**THE INPUT:**
::::::

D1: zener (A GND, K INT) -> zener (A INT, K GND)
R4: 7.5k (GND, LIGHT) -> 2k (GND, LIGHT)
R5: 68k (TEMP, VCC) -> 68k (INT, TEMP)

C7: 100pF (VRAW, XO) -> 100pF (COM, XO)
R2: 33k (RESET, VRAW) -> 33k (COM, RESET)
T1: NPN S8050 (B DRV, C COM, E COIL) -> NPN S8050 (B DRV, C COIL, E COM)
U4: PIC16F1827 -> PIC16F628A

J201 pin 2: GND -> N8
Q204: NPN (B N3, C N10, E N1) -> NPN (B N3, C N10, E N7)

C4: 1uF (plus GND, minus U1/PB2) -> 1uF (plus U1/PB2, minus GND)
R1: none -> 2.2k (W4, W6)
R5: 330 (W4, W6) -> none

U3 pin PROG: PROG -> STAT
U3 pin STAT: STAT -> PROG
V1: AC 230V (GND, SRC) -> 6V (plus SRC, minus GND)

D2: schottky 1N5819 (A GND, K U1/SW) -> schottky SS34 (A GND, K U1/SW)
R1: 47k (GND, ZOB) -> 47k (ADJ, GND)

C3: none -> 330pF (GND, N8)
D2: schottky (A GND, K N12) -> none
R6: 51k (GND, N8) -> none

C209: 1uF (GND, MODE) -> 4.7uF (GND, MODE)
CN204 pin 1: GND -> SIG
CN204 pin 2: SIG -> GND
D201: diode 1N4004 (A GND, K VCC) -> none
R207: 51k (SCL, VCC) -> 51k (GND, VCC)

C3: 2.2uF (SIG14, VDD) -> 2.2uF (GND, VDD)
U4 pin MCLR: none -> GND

::::::

**HOW TO COMPLETE THIS TASK:** In the entries above, find the line containing "U3 pin PROG: PROG -> STAT". Set down that line and every line after it through the last one, exactly and alone.

**ANSWER TO THIS EXERCISE:**
U3 pin PROG: PROG -> STAT
U3 pin STAT: STAT -> PROG
V1: AC 230V (GND, SRC) -> 6V (plus SRC, minus GND)

D2: schottky 1N5819 (A GND, K U1/SW) -> schottky SS34 (A GND, K U1/SW)
R1: 47k (GND, ZOB) -> 47k (ADJ, GND)

C3: none -> 330pF (GND, N8)
D2: schottky (A GND, K N12) -> none
R6: 51k (GND, N8) -> none

C209: 1uF (GND, MODE) -> 4.7uF (GND, MODE)
CN204 pin 1: GND -> SIG
CN204 pin 2: SIG -> GND
D201: diode 1N4004 (A GND, K VCC) -> none
R207: 51k (SCL, VCC) -> 51k (GND, VCC)

C3: 2.2uF (SIG14, VDD) -> 2.2uF (GND, VDD)
U4 pin MCLR: none -> GND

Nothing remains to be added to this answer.